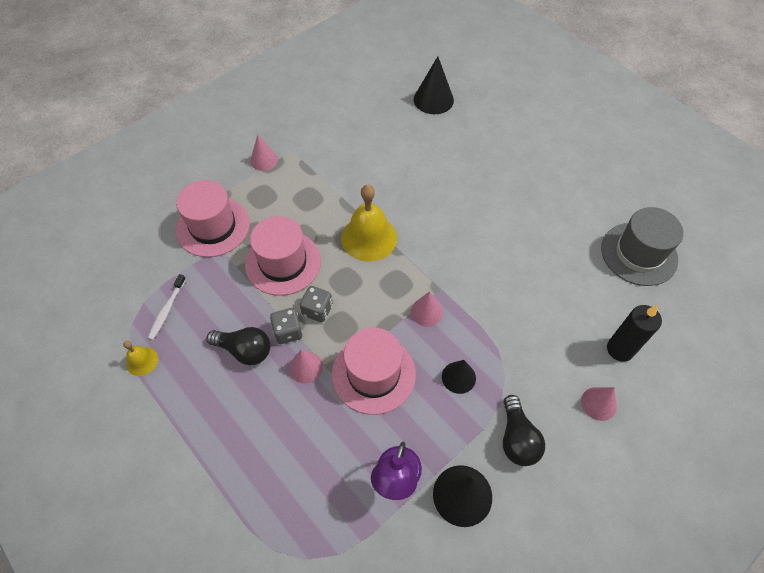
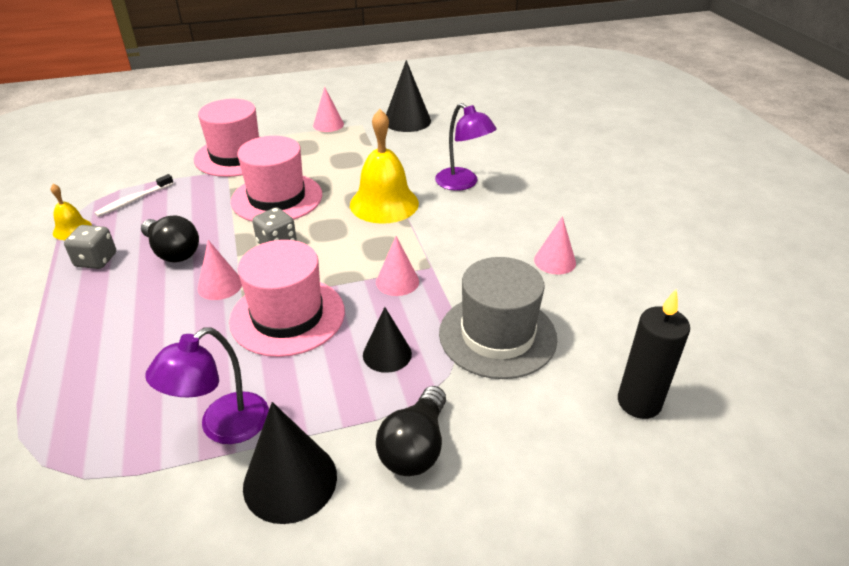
camera: 25 degrees right, 20 degrees down
(288, 332) = (230, 251): grey dice -> grey dice (96, 260)
(413, 194) = (463, 183): none -> purple lamp
(433, 99) = (542, 122): black cone -> black cone (407, 121)
(598, 403) = (566, 453): pink cone -> pink cone (555, 261)
(639, 254) = (729, 311): grey hat -> grey hat (497, 335)

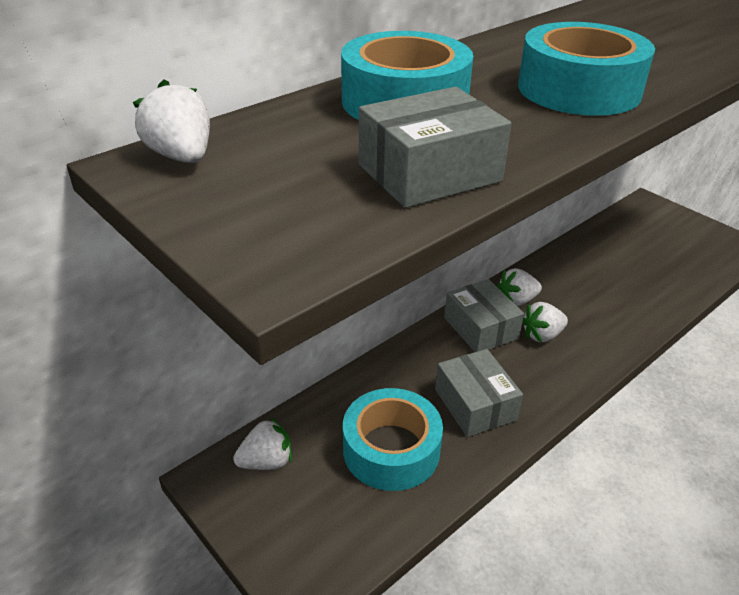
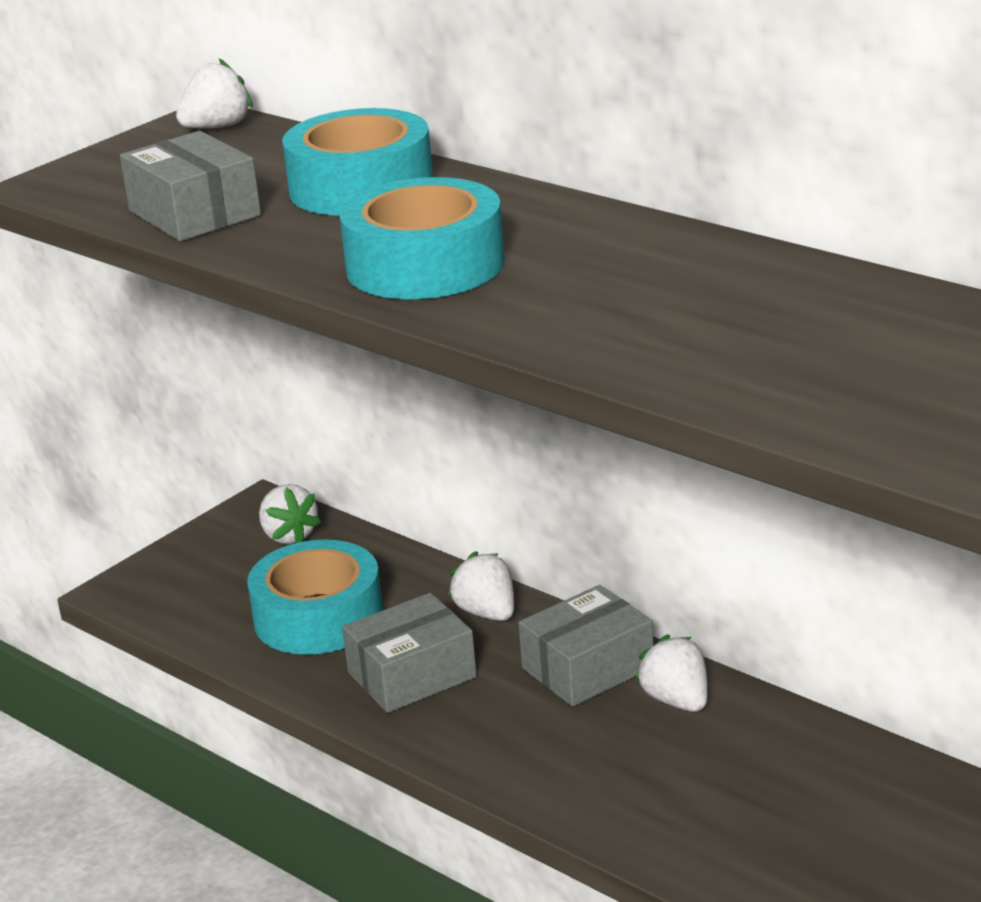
camera: 85 degrees right, 10 degrees down
(542, 335) = (589, 731): white strawberry -> white strawberry (487, 613)

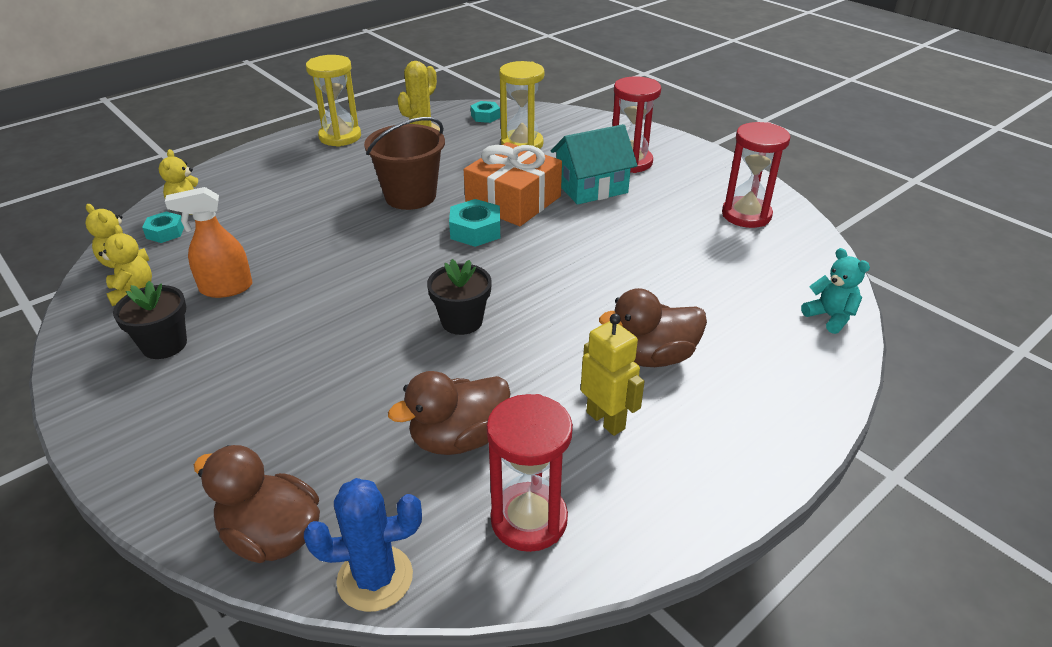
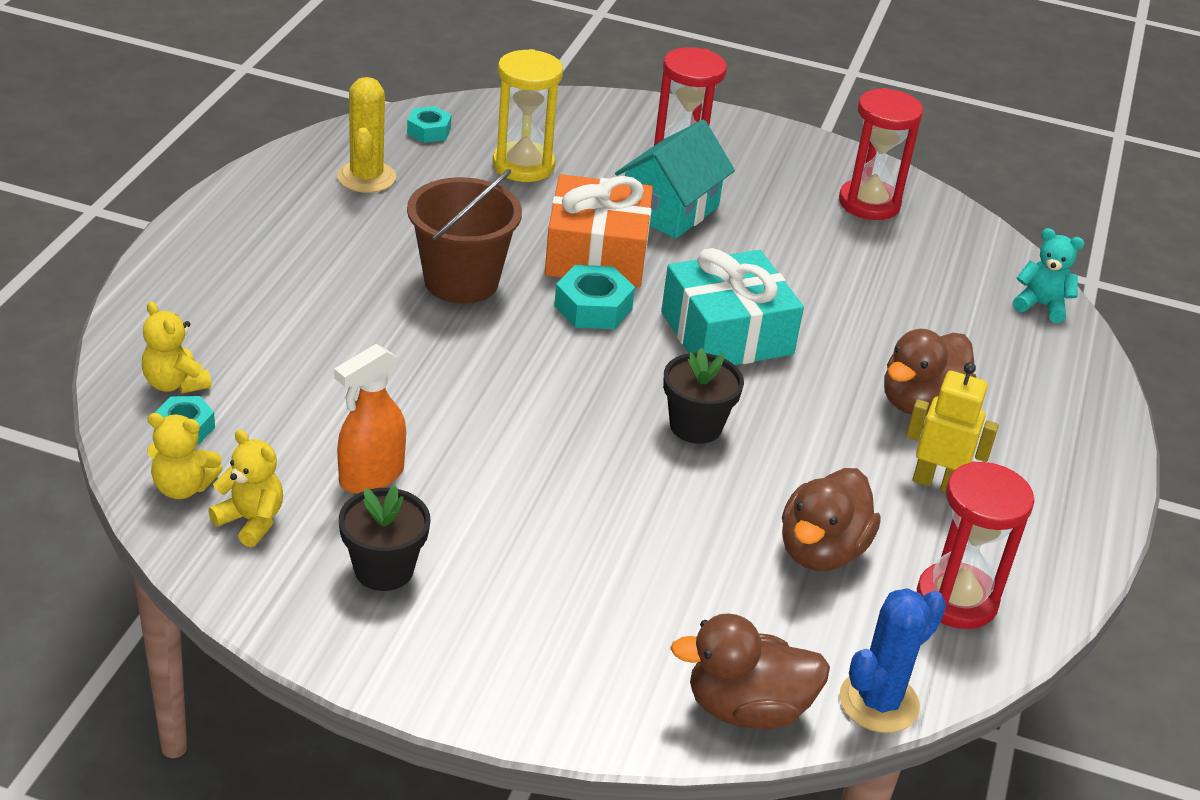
camera: 35 degrees left, 0 degrees up
(340, 137) = (257, 213): yellow hourglass -> none
(550, 269) = (727, 333): none -> turquoise gift

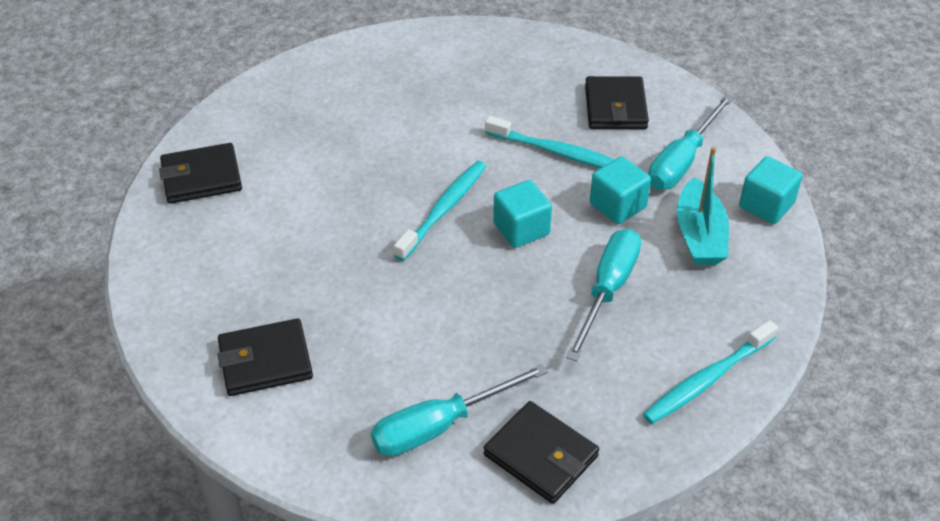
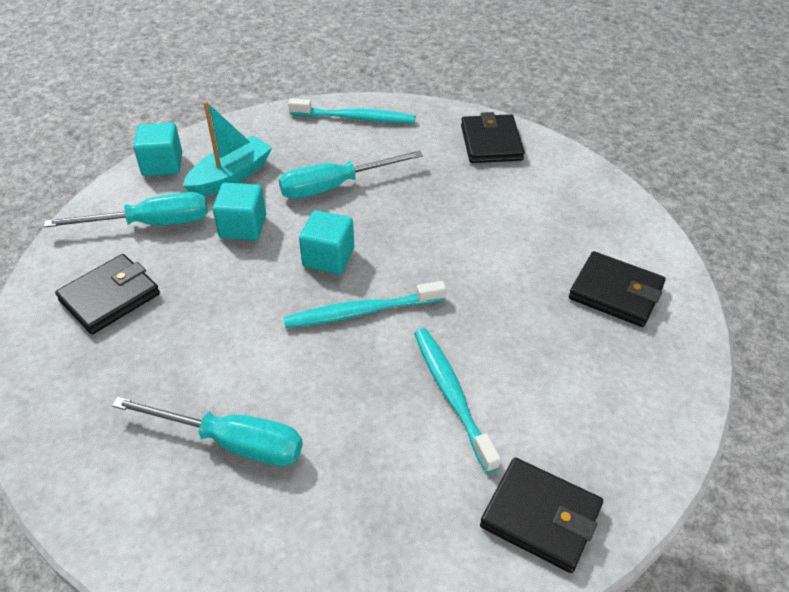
camera: 135 degrees left, 0 degrees up
(440, 426) = (532, 187): turquoise screwdriver -> turquoise screwdriver (231, 442)
(556, 152) = (213, 294): turquoise toothbrush -> turquoise toothbrush (452, 395)

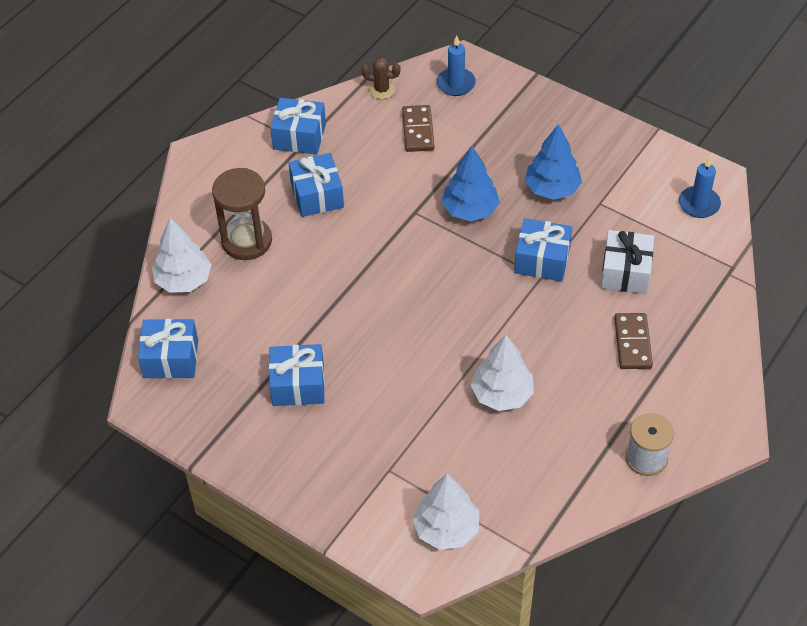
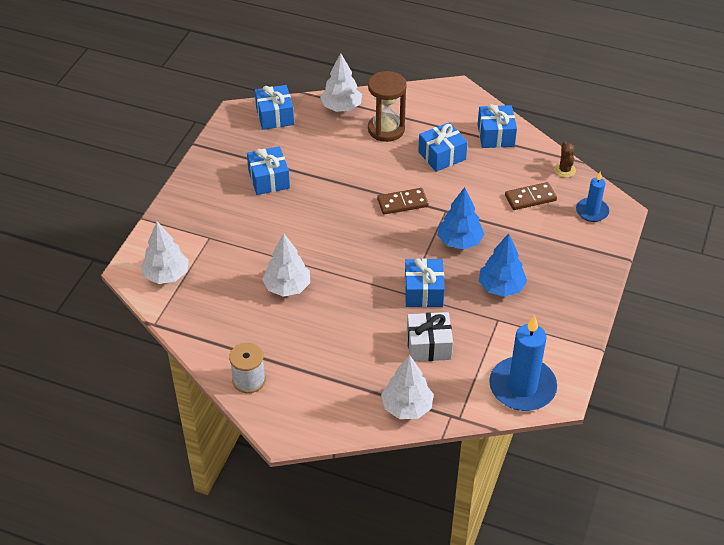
camera: 75 degrees right, 5 degrees down
(632, 343) = (357, 358): brown domino -> brown domino (402, 203)
(699, 204) = (522, 387): blue candle -> blue candle, size x1.79
(711, 310) = (407, 407): none -> white tree

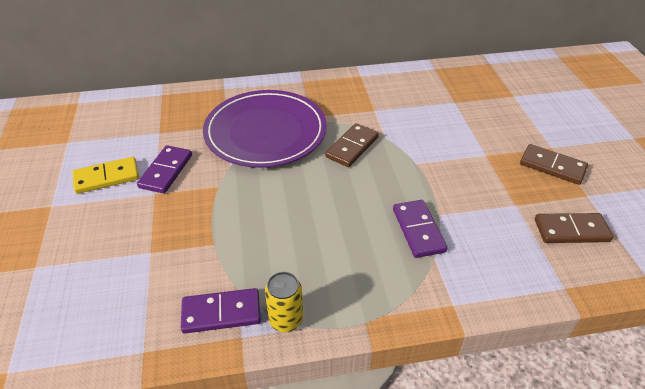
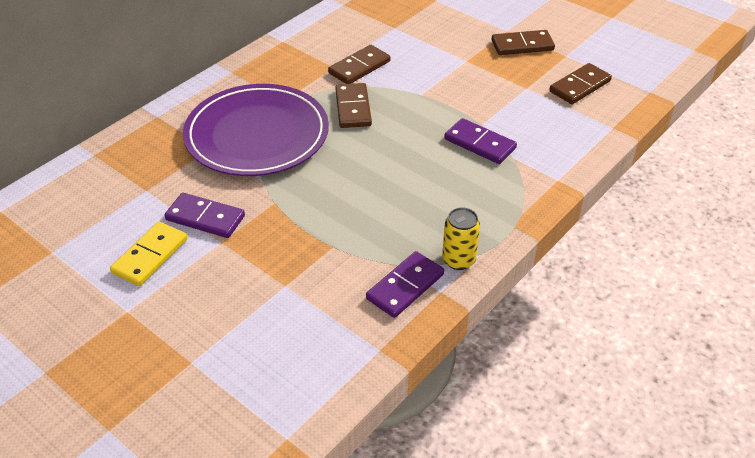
camera: 40 degrees left, 0 degrees up
(166, 171) = (205, 218): purple domino -> purple domino turned 45 degrees counterclockwise
(392, 119) = (359, 67): none -> brown domino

- _EXERCISE_: From the records above, copy every line that includes the word "brown".

- _REPLY_:
(632, 343) = (357, 358): brown domino -> brown domino (402, 203)
(392, 119) = (359, 67): none -> brown domino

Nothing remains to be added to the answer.